* **Exercise description**: Print only the lines that begin at the line containing "red slope I5:J6" and end at the last line of the material, both included, without any change.

#### Exercise material

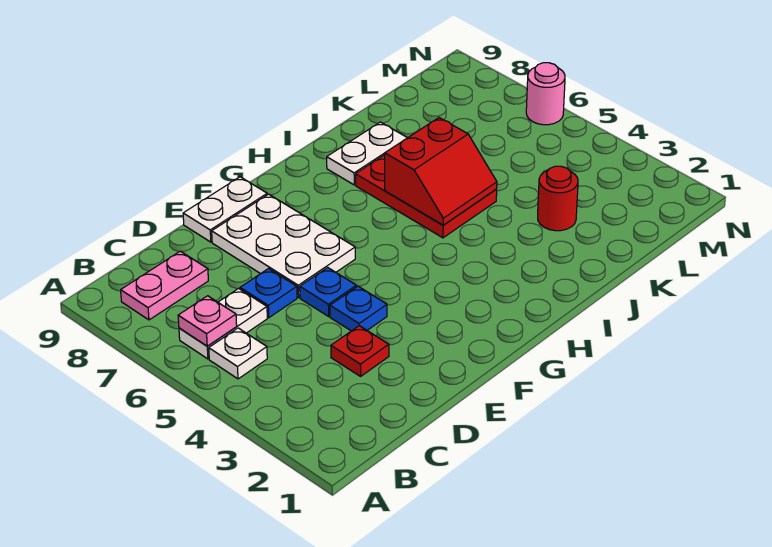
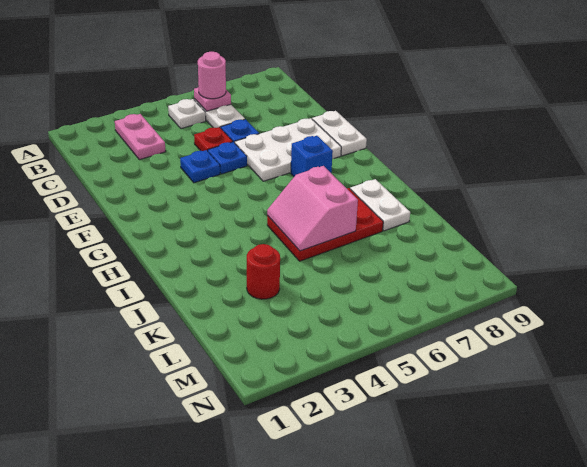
pink plate B8:C8 level 1 -> pink plate B3:C3 level 1
red plate D3 level 1 -> red plate D5 level 1
none -> blue brick G7 level 1
red slope I5:J6 level 2 top 6 -> pink slope I5:J6 level 2 top 6
pink round brick N6 level 1 -> pink round brick B6 level 3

########

* **Exercise result**:
red slope I5:J6 level 2 top 6 -> pink slope I5:J6 level 2 top 6
pink round brick N6 level 1 -> pink round brick B6 level 3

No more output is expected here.